* ASSIGNED TASK: The required lines are those that contain "pencil"; pull them out of the data and copy them.

-- -- --

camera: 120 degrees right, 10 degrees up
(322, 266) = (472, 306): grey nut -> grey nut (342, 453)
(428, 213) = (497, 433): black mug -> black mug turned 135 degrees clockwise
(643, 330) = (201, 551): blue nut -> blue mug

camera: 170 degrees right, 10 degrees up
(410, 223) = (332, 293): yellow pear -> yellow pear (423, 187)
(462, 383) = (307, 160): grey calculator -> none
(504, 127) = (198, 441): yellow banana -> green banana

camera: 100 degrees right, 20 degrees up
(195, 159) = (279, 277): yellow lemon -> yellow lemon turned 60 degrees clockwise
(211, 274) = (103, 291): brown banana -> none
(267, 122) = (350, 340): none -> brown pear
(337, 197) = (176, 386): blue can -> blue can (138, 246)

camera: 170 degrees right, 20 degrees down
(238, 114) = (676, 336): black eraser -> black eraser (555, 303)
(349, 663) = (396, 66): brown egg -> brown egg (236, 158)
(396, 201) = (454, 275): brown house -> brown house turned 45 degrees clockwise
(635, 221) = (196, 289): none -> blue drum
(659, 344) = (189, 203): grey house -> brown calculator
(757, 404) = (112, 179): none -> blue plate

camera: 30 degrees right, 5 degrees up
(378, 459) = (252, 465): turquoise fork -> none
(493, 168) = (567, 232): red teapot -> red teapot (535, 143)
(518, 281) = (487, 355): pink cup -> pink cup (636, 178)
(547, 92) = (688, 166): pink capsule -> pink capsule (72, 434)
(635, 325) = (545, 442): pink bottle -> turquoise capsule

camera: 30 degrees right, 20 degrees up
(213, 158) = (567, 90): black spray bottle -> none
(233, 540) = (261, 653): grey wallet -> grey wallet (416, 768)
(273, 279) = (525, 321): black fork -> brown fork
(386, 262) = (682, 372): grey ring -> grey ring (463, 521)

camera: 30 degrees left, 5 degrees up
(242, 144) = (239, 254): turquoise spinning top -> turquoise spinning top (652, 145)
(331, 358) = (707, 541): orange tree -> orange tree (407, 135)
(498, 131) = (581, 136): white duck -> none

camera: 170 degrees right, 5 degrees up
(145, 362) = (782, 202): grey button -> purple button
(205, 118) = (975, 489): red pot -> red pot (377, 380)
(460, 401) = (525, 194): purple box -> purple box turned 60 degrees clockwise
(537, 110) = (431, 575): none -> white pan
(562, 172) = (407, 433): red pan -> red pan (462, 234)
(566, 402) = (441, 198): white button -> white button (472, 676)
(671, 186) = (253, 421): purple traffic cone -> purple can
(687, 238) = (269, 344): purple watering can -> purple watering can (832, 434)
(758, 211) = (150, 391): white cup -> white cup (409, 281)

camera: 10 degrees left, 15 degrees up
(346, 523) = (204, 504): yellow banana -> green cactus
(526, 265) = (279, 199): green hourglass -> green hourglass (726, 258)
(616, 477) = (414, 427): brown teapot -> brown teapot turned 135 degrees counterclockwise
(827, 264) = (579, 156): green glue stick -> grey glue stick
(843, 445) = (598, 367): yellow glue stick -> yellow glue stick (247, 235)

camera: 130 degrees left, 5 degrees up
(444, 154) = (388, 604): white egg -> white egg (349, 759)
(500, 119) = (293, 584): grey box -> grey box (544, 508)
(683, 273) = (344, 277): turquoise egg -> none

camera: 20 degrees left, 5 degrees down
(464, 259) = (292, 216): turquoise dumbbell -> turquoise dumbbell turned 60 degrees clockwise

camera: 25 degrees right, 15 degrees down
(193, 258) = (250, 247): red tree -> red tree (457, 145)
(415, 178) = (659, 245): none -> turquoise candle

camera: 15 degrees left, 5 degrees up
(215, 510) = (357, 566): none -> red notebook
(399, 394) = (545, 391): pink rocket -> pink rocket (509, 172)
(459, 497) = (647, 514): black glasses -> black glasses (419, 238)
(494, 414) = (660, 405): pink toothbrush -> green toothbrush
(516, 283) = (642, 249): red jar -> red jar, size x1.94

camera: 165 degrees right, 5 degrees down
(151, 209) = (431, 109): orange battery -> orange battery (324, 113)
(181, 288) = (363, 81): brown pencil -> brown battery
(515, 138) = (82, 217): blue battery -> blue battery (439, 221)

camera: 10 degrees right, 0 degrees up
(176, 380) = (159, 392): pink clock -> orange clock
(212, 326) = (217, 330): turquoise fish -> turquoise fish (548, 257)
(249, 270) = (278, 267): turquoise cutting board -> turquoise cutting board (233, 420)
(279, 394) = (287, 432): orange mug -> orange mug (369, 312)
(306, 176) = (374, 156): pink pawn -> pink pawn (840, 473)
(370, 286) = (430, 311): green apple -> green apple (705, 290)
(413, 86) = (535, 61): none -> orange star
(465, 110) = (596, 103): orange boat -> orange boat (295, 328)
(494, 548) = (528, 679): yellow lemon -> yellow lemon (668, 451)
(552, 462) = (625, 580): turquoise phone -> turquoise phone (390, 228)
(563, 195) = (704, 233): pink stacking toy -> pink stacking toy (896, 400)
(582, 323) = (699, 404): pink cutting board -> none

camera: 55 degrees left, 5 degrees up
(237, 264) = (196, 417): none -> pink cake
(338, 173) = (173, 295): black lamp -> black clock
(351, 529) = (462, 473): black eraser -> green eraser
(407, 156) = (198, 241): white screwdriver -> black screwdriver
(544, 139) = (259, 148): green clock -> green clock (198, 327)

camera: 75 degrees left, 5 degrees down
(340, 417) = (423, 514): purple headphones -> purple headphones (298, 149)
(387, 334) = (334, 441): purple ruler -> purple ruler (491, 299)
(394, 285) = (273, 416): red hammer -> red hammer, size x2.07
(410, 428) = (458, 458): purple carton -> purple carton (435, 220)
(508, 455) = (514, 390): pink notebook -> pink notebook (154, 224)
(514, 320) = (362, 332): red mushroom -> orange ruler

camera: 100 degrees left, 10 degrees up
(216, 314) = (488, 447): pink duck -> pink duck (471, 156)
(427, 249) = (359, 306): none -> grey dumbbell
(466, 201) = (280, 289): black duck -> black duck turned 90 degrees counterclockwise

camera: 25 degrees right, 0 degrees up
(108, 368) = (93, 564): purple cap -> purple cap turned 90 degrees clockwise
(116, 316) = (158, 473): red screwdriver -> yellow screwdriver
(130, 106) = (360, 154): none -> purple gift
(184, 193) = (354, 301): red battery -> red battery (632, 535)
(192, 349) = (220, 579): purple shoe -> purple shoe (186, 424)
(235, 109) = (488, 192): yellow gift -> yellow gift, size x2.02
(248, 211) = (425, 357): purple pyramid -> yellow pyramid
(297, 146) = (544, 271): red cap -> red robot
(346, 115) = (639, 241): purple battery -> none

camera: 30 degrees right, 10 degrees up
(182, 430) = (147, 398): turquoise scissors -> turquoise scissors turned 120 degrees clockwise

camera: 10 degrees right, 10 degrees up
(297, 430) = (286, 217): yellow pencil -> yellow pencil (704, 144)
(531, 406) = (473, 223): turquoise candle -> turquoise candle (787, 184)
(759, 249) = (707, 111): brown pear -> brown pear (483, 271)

-- -- --

* SOLUTION FOR THIS EXERCISE:
(181, 288) = (363, 81): brown pencil -> brown battery
(297, 430) = (286, 217): yellow pencil -> yellow pencil (704, 144)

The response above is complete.